* **TASK ITEM**:
Starting at the top of the records below and ending with the line that contains "black diamond at", print each line exactly as written, skipping the pictures.

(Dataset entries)
■ ■ ■ ■ ■
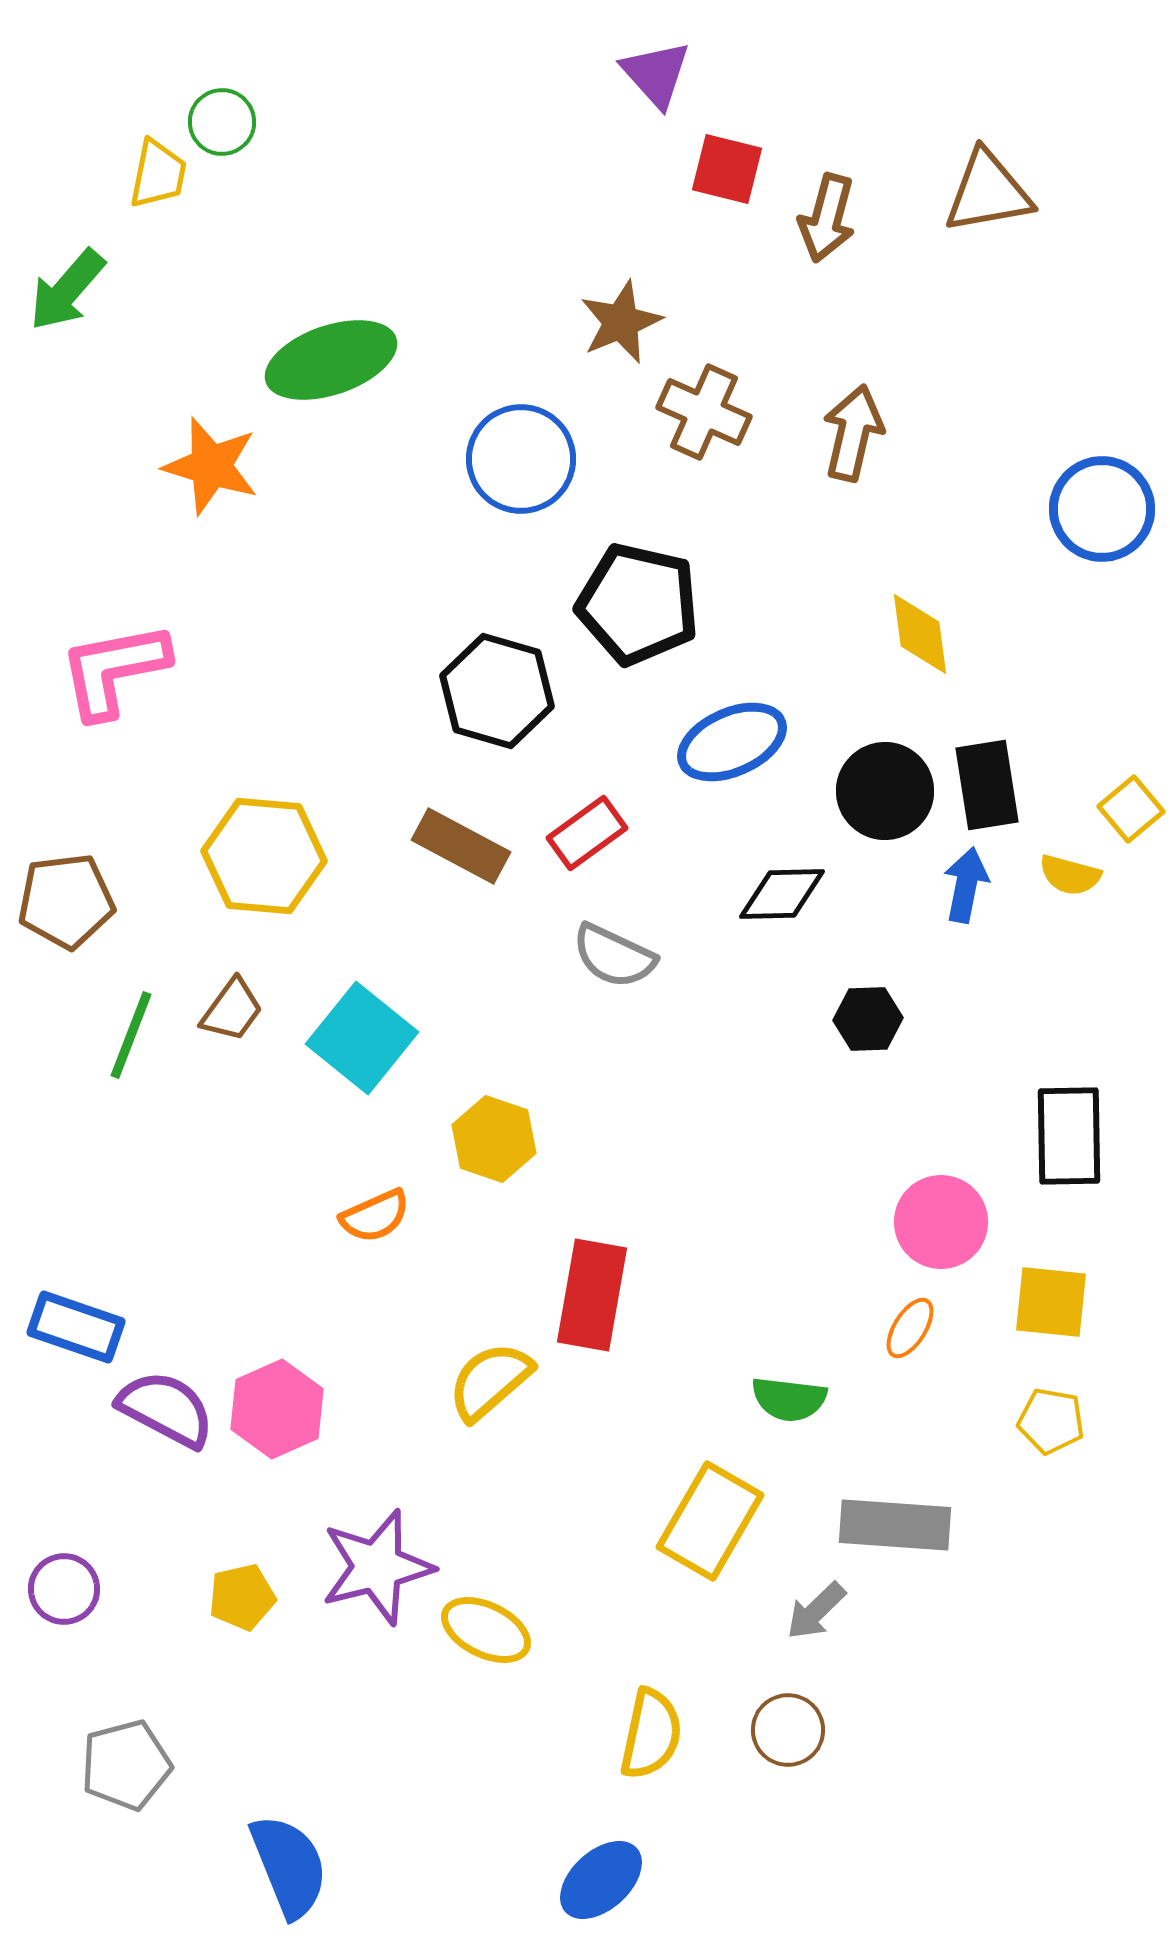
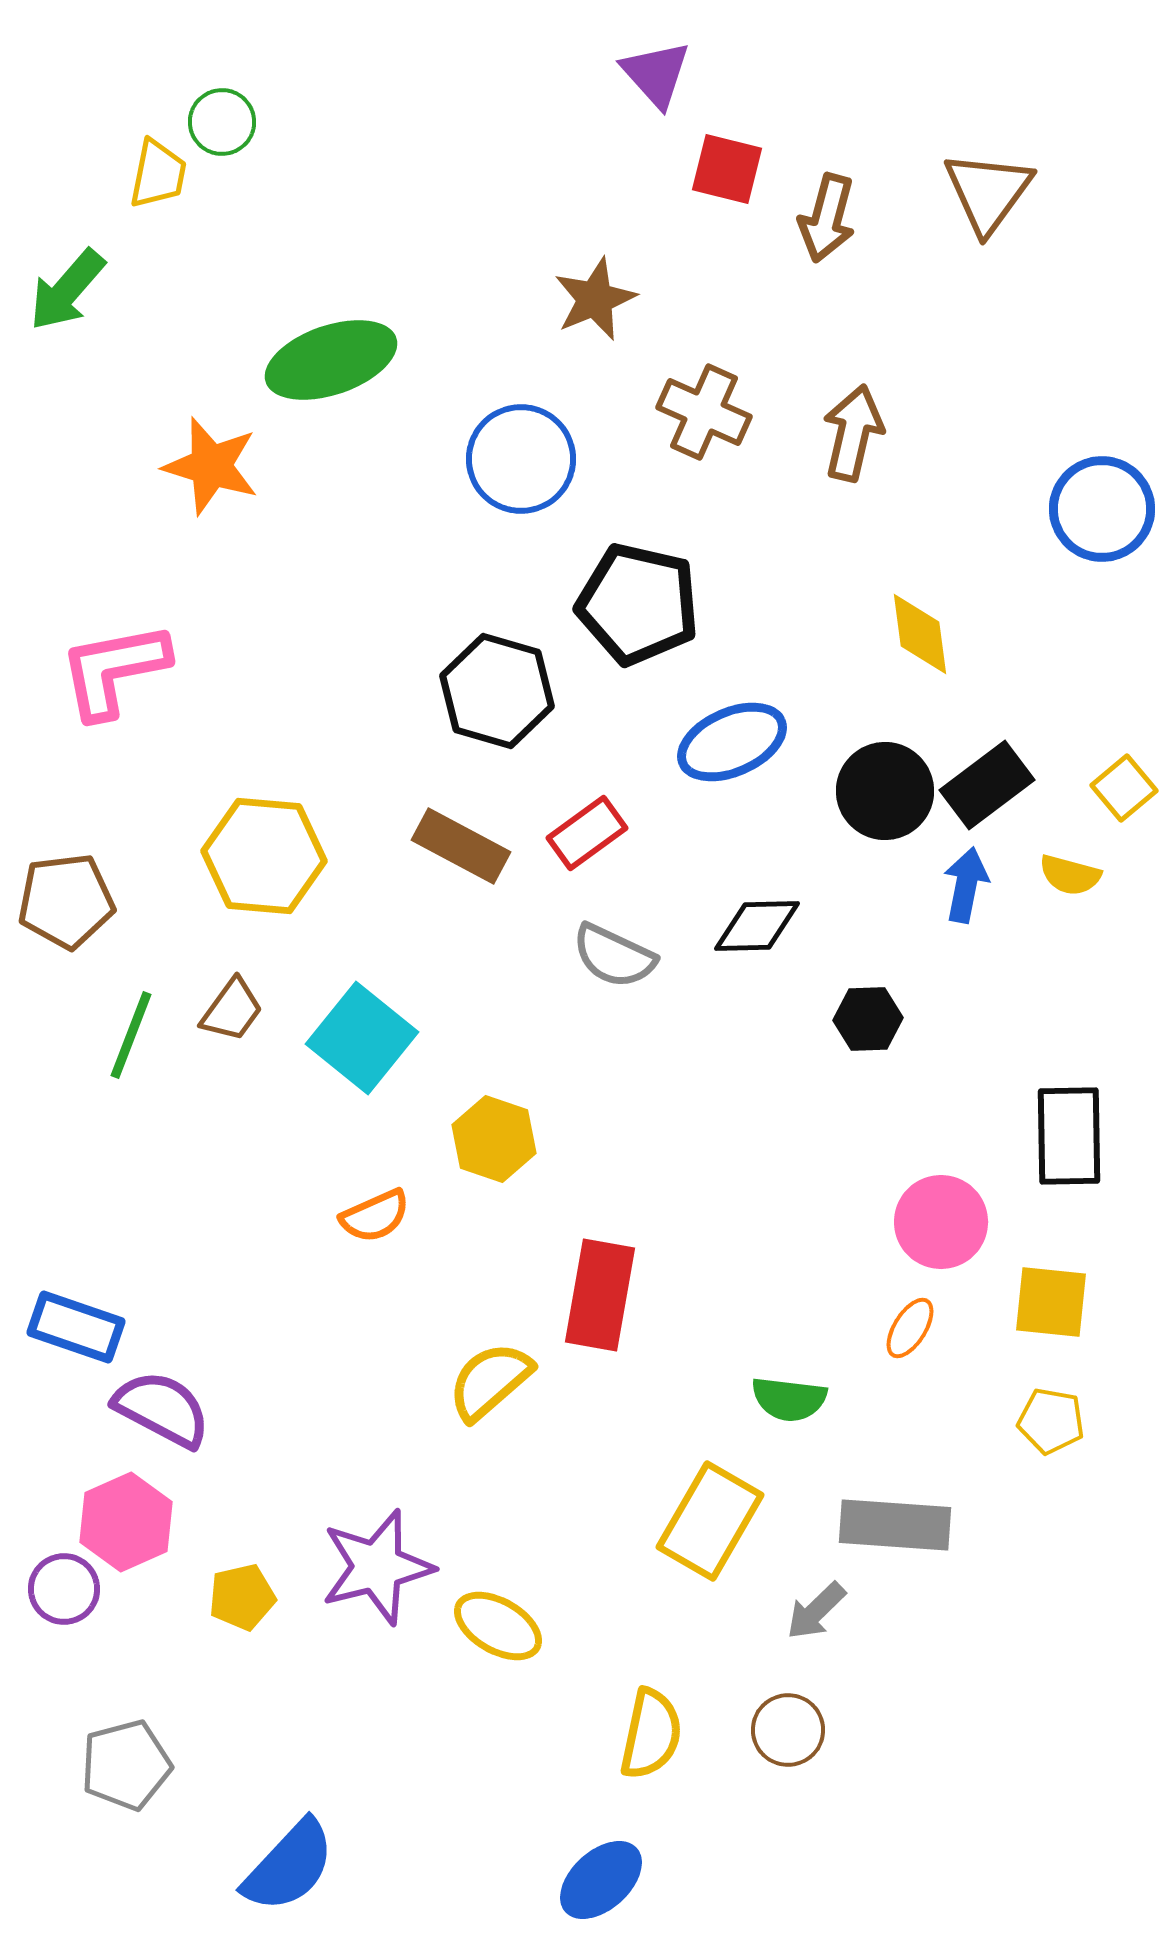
brown triangle at (988, 192): rotated 44 degrees counterclockwise
brown star at (621, 322): moved 26 px left, 23 px up
black rectangle at (987, 785): rotated 62 degrees clockwise
yellow square at (1131, 809): moved 7 px left, 21 px up
black diamond at (782, 894): moved 25 px left, 32 px down
red rectangle at (592, 1295): moved 8 px right
purple semicircle at (166, 1409): moved 4 px left
pink hexagon at (277, 1409): moved 151 px left, 113 px down
yellow ellipse at (486, 1630): moved 12 px right, 4 px up; rotated 4 degrees clockwise
blue semicircle at (289, 1866): rotated 65 degrees clockwise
■ ■ ■ ■ ■
* **ANSWER SPACE**:
brown triangle at (988, 192): rotated 44 degrees counterclockwise
brown star at (621, 322): moved 26 px left, 23 px up
black rectangle at (987, 785): rotated 62 degrees clockwise
yellow square at (1131, 809): moved 7 px left, 21 px up
black diamond at (782, 894): moved 25 px left, 32 px down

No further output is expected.